Spatial reasoning data:
__________________________________________________

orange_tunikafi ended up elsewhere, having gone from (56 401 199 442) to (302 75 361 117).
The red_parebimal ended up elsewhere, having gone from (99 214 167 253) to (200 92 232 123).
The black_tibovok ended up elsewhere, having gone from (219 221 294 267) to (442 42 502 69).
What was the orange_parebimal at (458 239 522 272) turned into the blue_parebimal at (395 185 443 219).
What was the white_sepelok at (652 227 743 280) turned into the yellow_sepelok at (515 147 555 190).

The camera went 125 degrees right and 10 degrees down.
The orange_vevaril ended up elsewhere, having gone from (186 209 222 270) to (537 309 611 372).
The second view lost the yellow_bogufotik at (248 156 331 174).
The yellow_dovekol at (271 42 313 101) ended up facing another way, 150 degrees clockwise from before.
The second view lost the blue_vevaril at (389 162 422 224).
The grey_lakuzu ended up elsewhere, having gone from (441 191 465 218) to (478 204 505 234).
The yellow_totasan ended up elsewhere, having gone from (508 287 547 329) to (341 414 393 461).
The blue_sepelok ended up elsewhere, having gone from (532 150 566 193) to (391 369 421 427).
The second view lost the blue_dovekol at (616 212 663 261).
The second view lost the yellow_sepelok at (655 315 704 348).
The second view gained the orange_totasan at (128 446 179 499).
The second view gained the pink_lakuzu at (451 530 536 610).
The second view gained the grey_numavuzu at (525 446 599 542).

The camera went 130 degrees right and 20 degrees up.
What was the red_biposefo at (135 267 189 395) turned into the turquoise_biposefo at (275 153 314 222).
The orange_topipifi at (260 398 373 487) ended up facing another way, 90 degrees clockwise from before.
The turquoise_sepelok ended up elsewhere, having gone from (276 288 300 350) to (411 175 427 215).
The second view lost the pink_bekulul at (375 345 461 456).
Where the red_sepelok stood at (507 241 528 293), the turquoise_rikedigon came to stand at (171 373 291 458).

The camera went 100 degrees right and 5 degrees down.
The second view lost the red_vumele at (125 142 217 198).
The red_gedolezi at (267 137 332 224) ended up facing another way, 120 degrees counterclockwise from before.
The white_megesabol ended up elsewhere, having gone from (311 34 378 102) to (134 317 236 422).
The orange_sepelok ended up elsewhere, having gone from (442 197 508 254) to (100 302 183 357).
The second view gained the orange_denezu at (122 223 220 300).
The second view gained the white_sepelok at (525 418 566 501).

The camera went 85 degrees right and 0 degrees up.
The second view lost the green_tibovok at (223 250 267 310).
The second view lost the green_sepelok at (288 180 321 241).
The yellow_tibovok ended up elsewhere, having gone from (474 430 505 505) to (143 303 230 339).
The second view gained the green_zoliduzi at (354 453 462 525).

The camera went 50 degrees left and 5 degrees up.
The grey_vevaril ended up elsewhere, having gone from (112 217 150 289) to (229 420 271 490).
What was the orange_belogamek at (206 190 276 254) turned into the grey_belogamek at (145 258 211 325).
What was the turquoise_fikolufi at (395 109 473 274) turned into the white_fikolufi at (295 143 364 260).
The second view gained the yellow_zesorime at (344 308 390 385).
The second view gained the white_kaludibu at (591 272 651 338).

__________________________________________________

Return verbatim each line from the one that mentions "The second view lost the green_tibovok" to the end of the entries, inclusive.

The second view lost the green_tibovok at (223 250 267 310).
The second view lost the green_sepelok at (288 180 321 241).
The yellow_tibovok ended up elsewhere, having gone from (474 430 505 505) to (143 303 230 339).
The second view gained the green_zoliduzi at (354 453 462 525).

The camera went 50 degrees left and 5 degrees up.
The grey_vevaril ended up elsewhere, having gone from (112 217 150 289) to (229 420 271 490).
What was the orange_belogamek at (206 190 276 254) turned into the grey_belogamek at (145 258 211 325).
What was the turquoise_fikolufi at (395 109 473 274) turned into the white_fikolufi at (295 143 364 260).
The second view gained the yellow_zesorime at (344 308 390 385).
The second view gained the white_kaludibu at (591 272 651 338).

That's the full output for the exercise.